(GIVEN DATA)

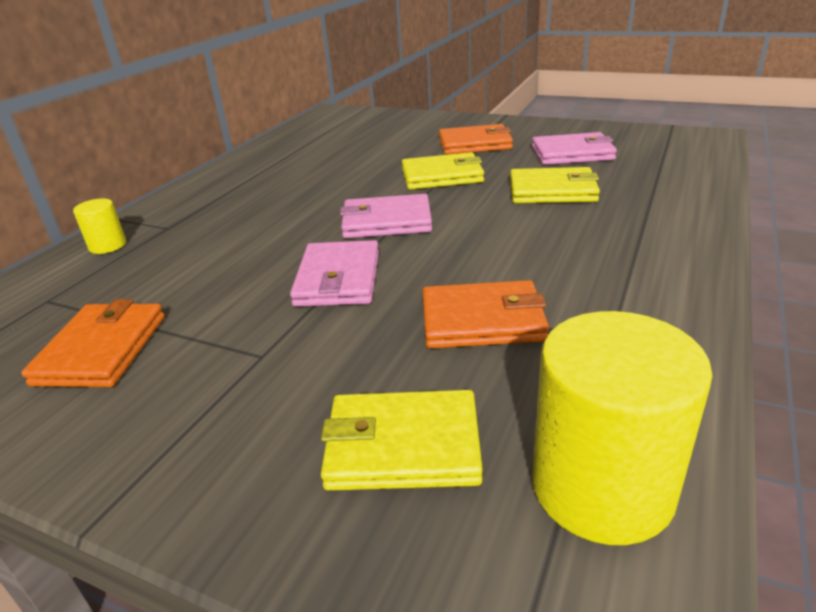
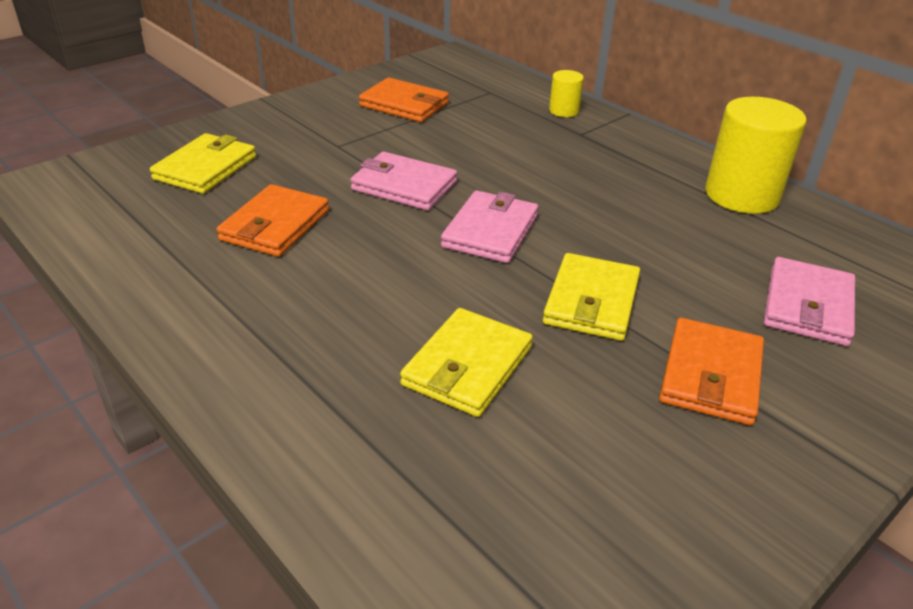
camera: 110 degrees right, 5 degrees up
(572, 153) = (592, 458): pink wallet -> pink wallet (807, 306)
(602, 487) = (102, 209): yellow cylinder -> yellow cylinder (741, 195)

(End GIVEN DATA)

[WHAT TO DO]
What is needed is an exact copy of the lines from the one containing "(572, 153) = (592, 458): pink" through the final line of the data, both included, and nothing more.

[EXERCISE RESPONSE]
(572, 153) = (592, 458): pink wallet -> pink wallet (807, 306)
(602, 487) = (102, 209): yellow cylinder -> yellow cylinder (741, 195)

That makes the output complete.